Spatial object tracking data
■ ■ ■ ■

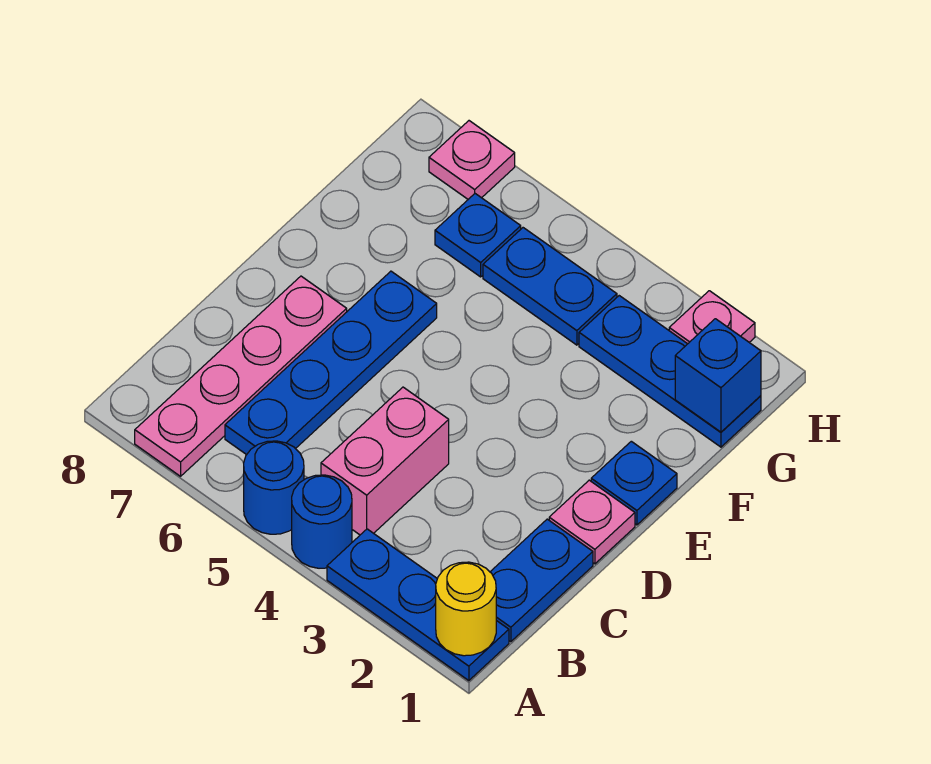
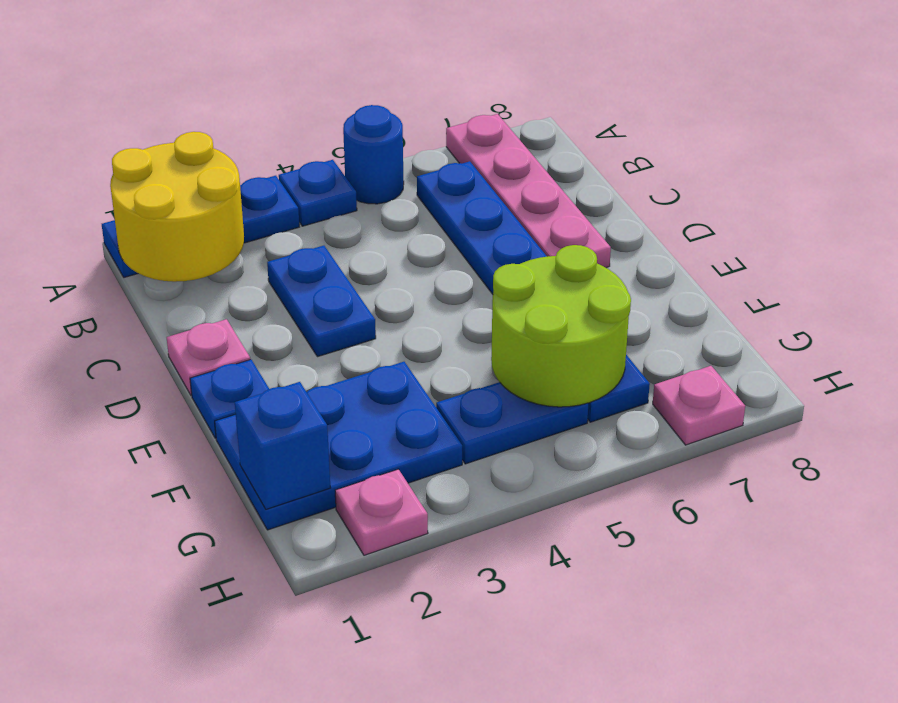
yellow round brick A1 level 2 -> yellow round brick A1:B2 level 2
blue round brick A4 level 1 -> blue plate A4 level 1
blue plate B1:C1 level 1 -> blue plate C3:D3 level 1
pink brick B4:C4 level 1 -> none
none -> lime round brick F5:G6 level 2
blue plate G1:G3 level 1 -> blue plate F1:G3 level 1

■ ■ ■ ■

REQUIREMENT
Wherever a line above contains the string "blue", copy that line.

SOLUTION
blue round brick A4 level 1 -> blue plate A4 level 1
blue plate B1:C1 level 1 -> blue plate C3:D3 level 1
blue plate G1:G3 level 1 -> blue plate F1:G3 level 1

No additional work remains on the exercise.